Using the data that follows, say how many lines contain the word "none", giving the number by itself.

** Opening Record excerpts block **

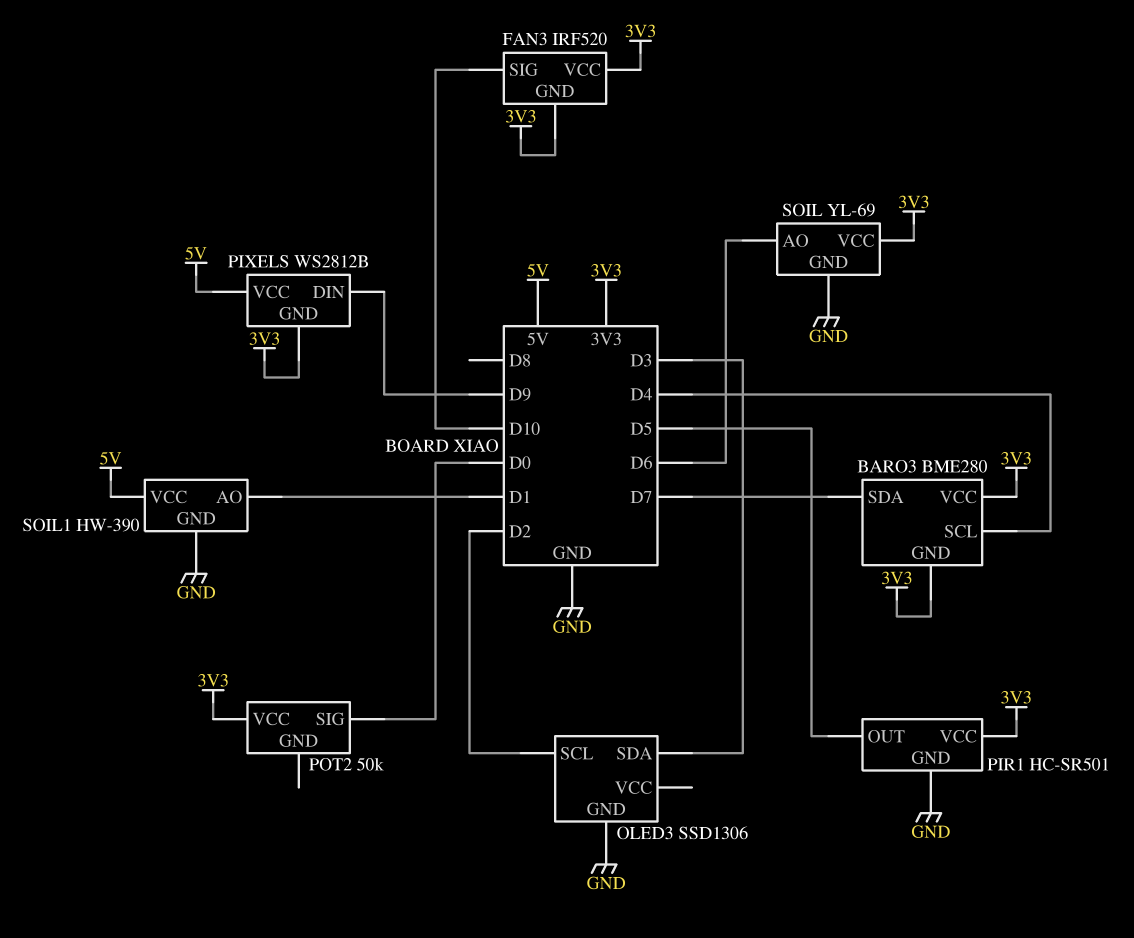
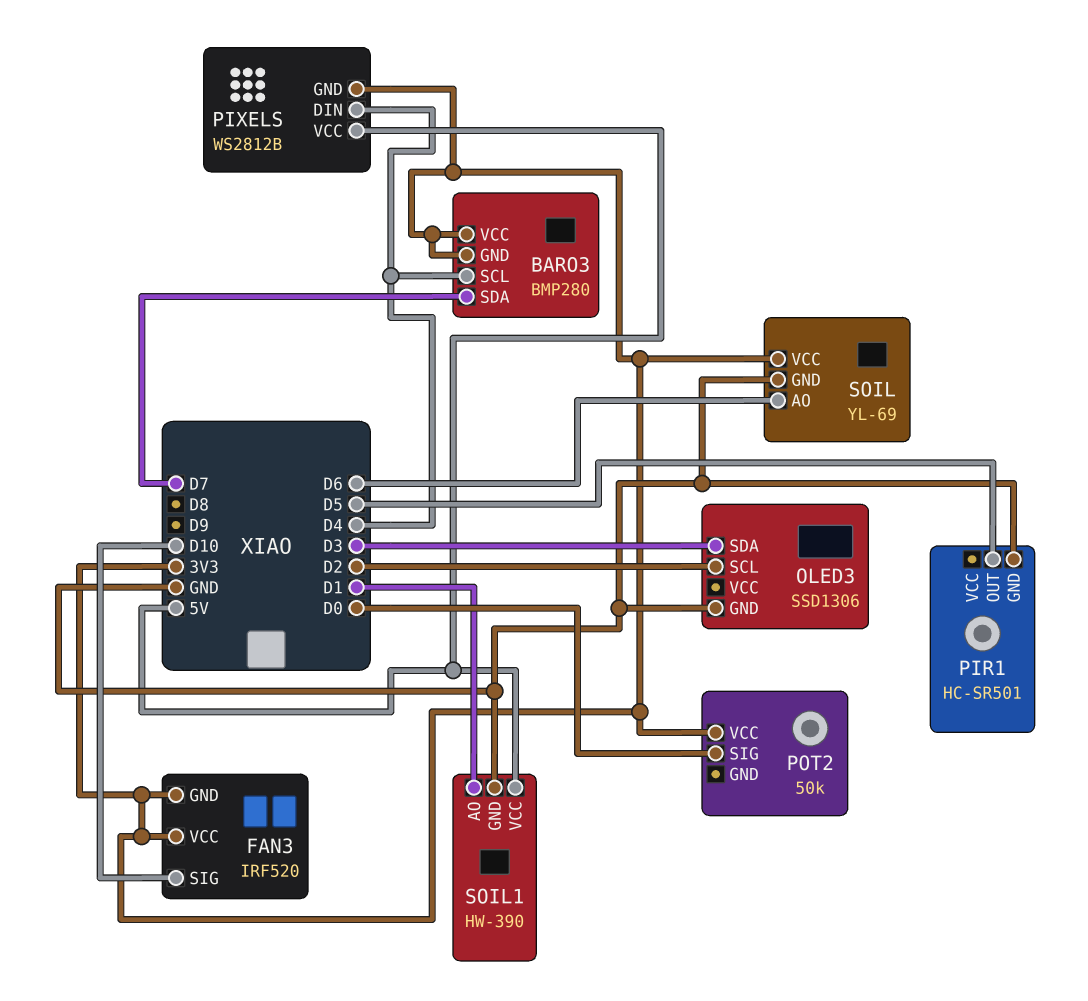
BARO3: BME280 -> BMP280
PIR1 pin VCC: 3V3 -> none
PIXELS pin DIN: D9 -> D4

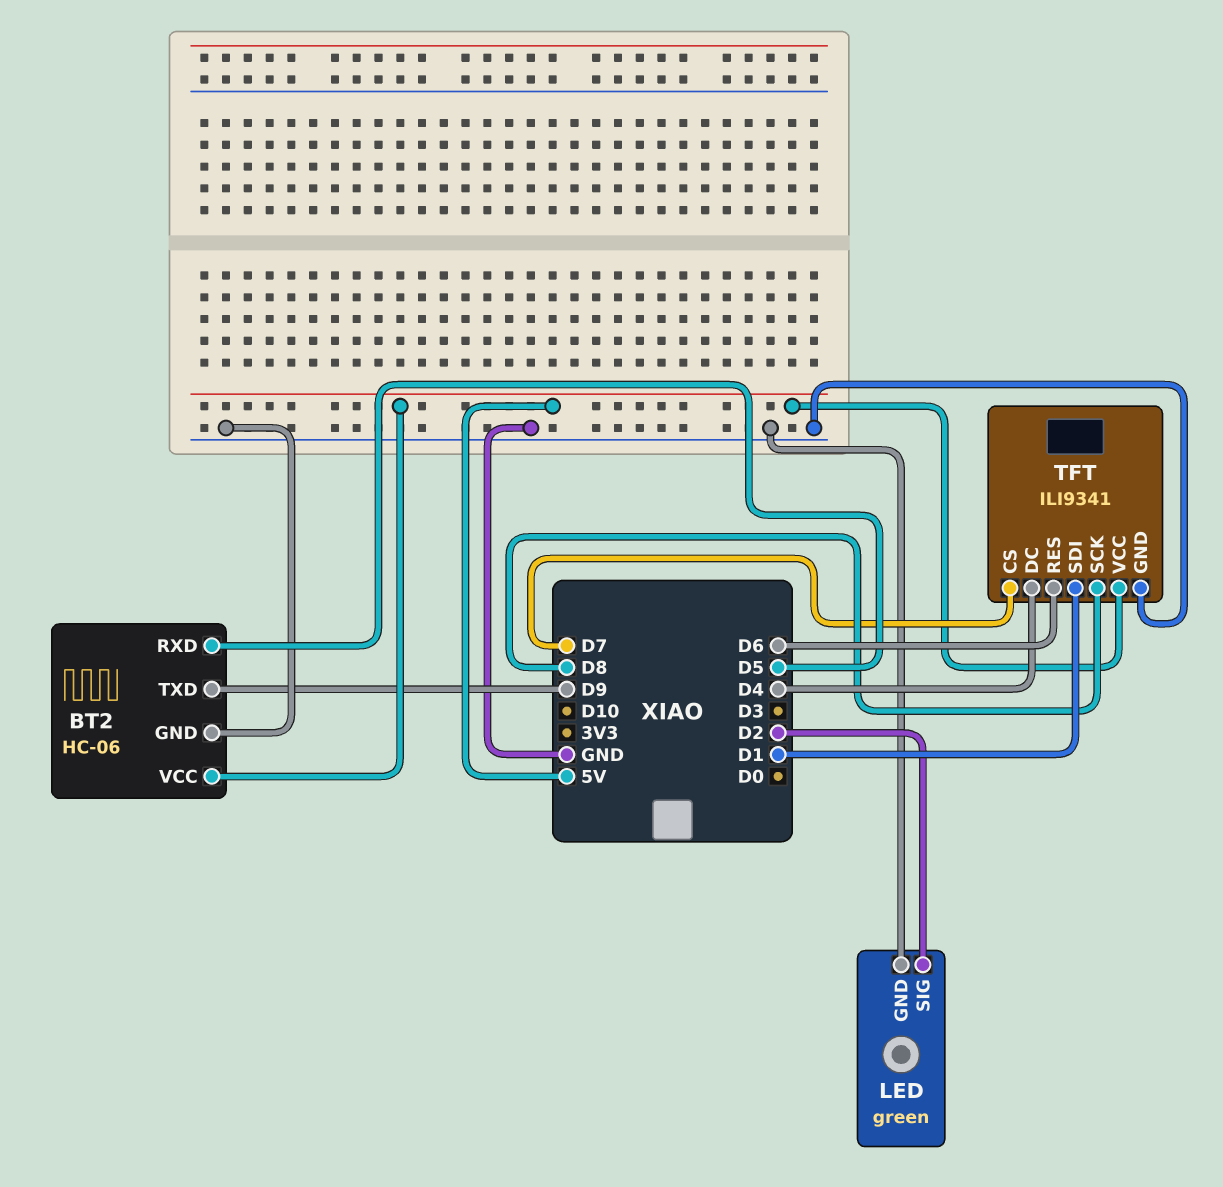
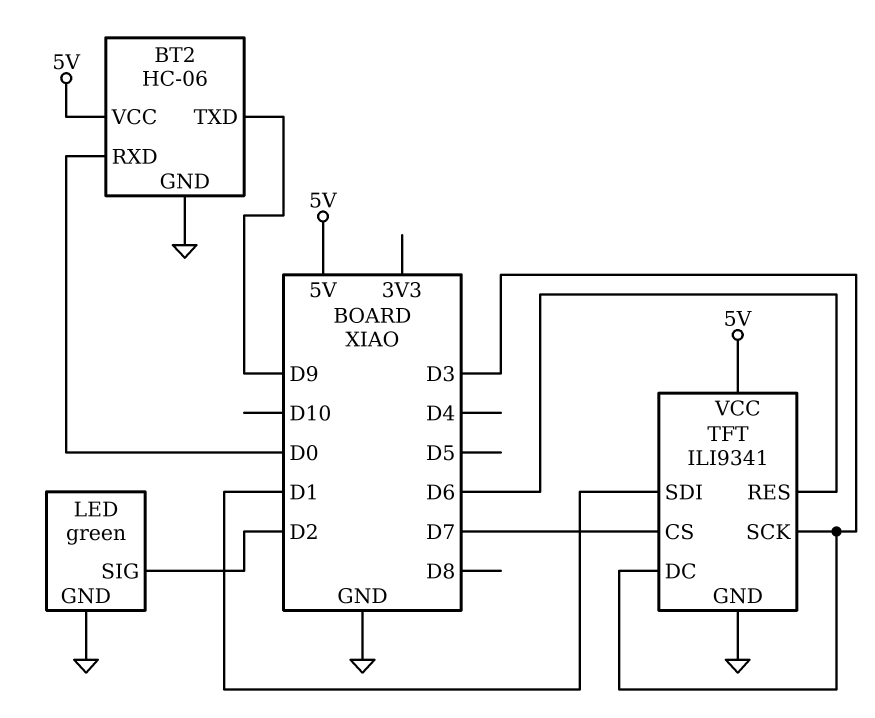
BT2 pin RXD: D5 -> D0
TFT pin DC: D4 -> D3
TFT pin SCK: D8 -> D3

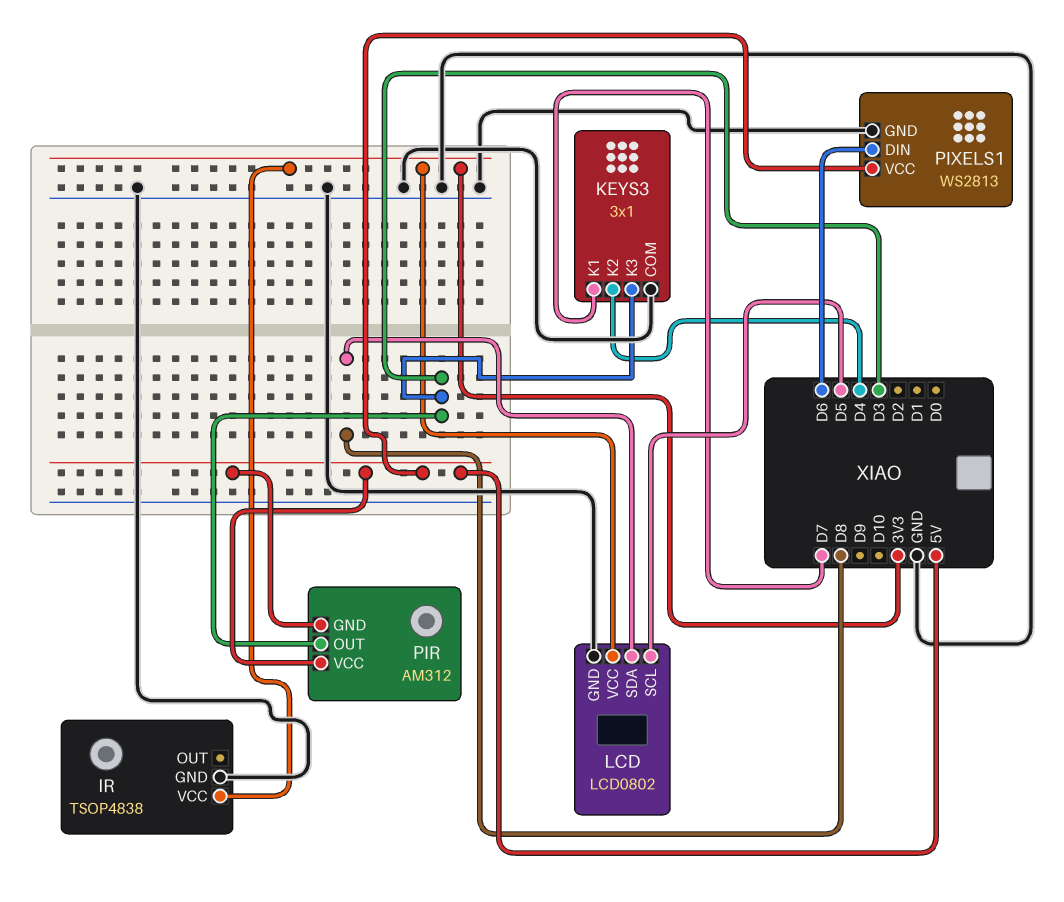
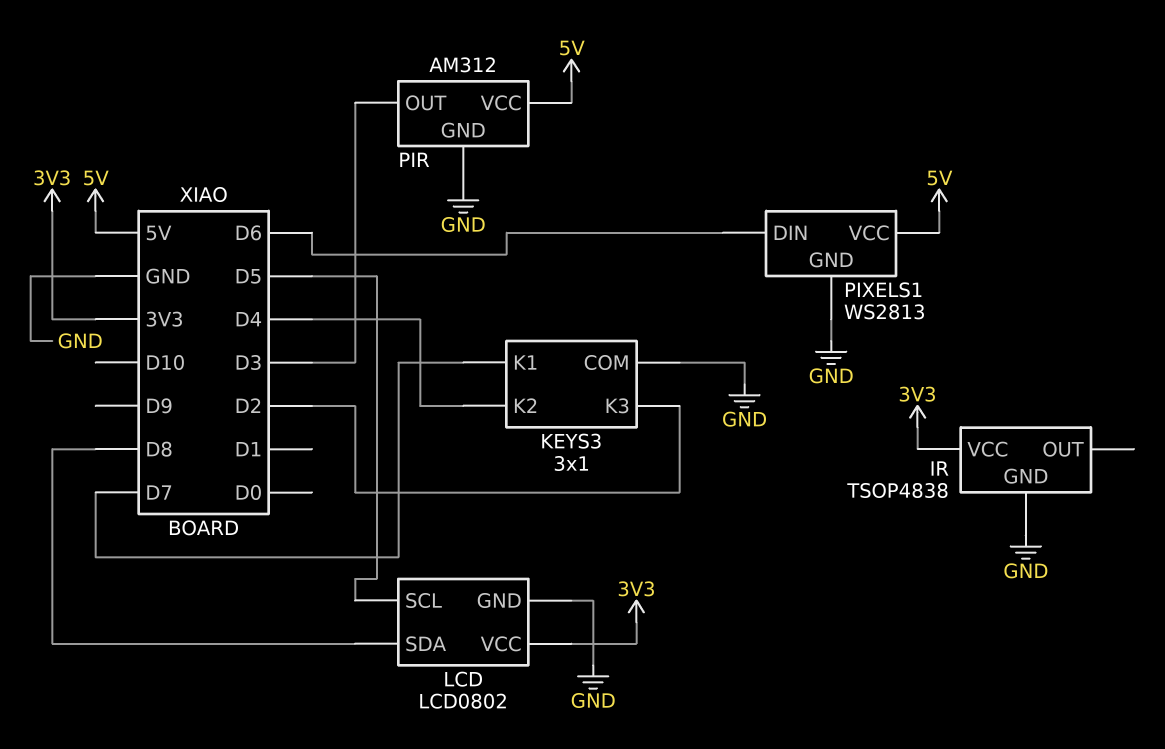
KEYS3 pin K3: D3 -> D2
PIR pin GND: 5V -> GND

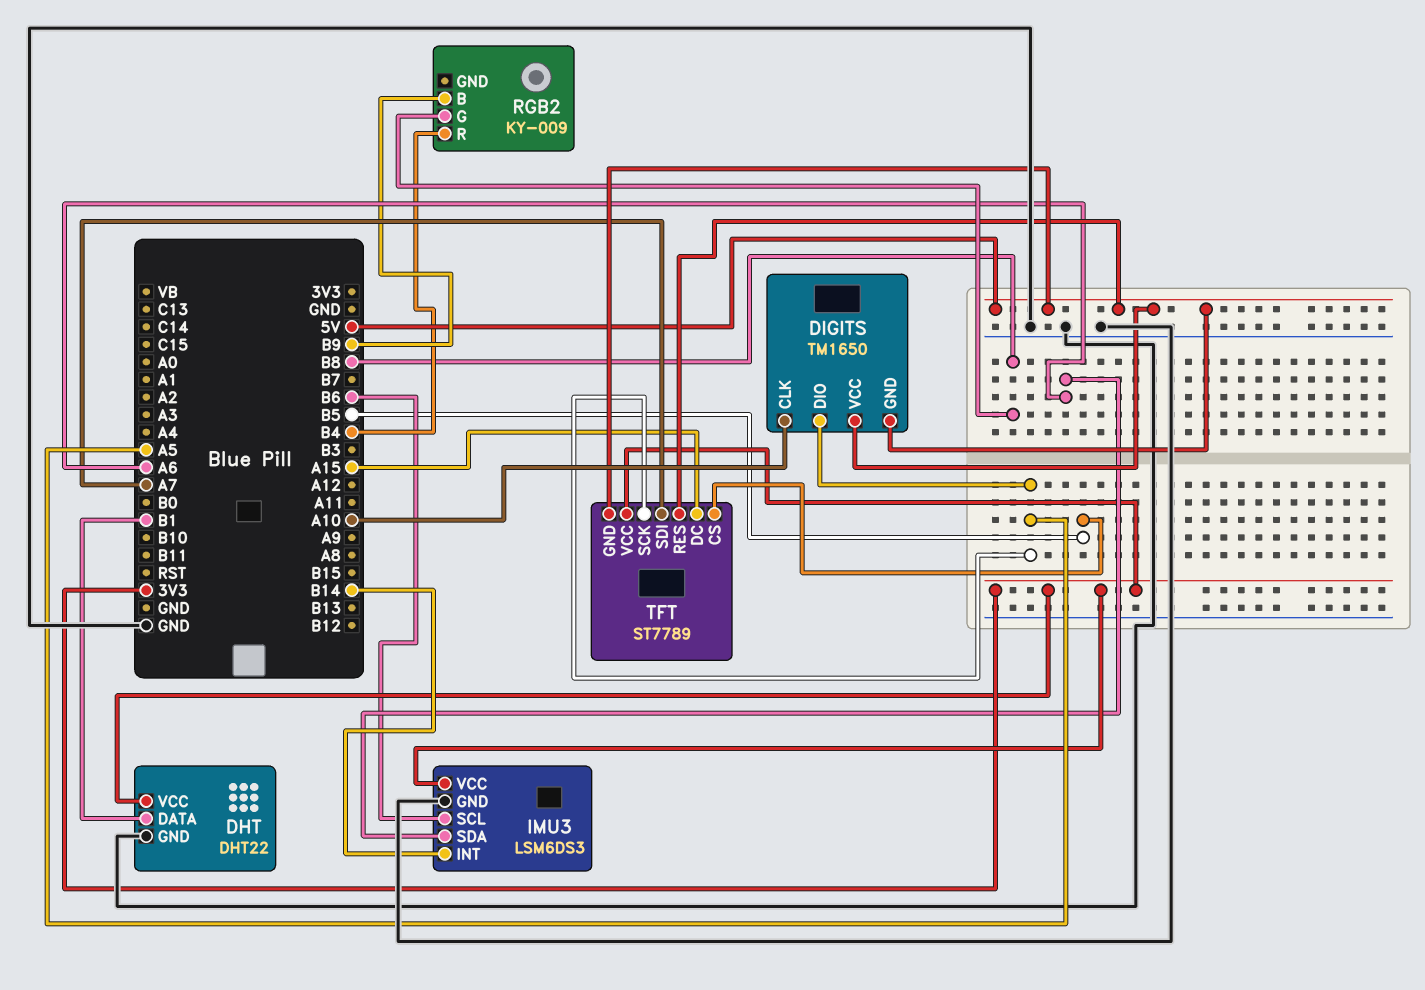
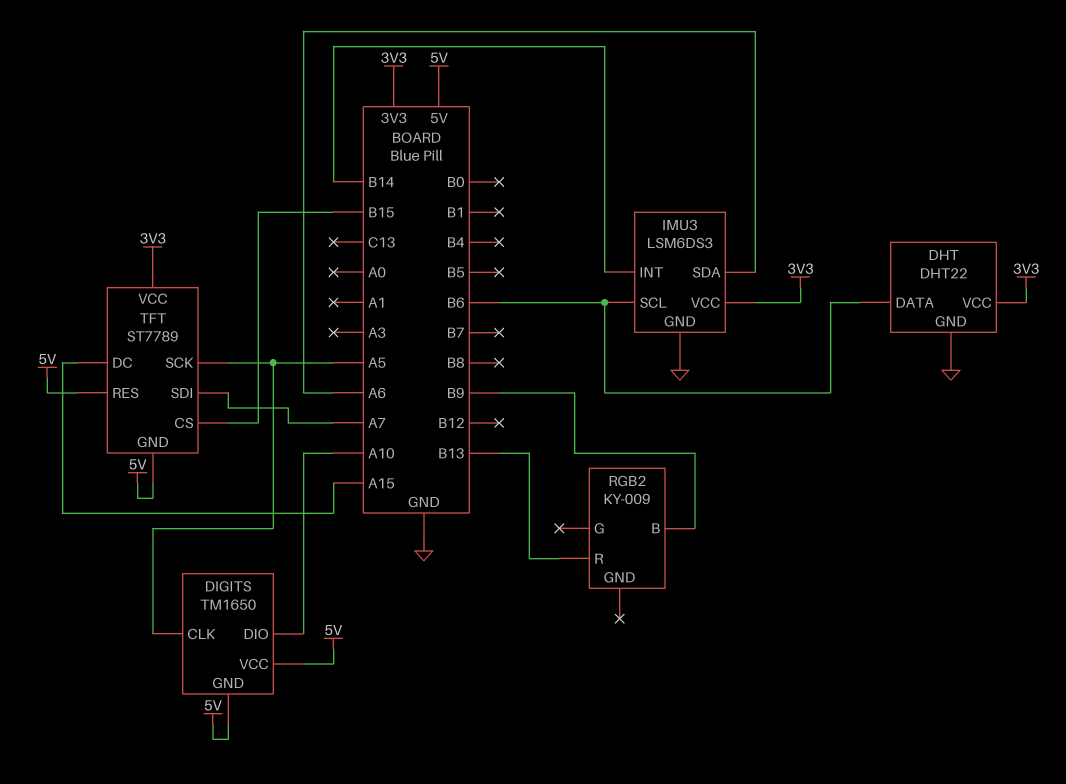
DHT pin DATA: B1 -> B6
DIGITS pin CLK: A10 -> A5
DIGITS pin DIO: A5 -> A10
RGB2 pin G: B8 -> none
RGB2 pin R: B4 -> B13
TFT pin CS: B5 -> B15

** Closing Record excerpts block **

Result of this task: 2